**AUFGABENSTELLUNG:** Gib jede Zeile der Einträge zurück, die das Wort „cell“ enthält. Groß- und Kleinschreibung zählt.

(Erfasste Daten)
* * * * * * * * *
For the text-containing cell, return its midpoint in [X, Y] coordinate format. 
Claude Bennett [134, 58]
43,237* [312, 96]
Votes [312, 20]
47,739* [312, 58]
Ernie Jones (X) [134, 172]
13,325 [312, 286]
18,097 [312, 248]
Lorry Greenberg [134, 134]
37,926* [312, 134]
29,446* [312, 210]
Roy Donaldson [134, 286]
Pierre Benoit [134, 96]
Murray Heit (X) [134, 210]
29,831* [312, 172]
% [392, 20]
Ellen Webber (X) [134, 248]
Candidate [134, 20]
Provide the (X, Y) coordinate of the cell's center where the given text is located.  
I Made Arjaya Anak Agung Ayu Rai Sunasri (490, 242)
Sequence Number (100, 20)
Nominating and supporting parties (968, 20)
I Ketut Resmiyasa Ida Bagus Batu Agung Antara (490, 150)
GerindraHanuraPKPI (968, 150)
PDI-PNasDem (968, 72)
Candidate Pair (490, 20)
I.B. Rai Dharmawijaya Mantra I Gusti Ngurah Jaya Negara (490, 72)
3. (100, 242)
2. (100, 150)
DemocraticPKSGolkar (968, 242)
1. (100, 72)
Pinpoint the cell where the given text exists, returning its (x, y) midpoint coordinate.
* * * * * * * * *
**ANTWORT FOLGT:**
For the text-containing cell, return its midpoint in [X, Y] coordinate format. 
Provide the (X, Y) coordinate of the cell's center where the given text is located.  
Pinpoint the cell where the given text exists, returning its (x, y) midpoint coordinate.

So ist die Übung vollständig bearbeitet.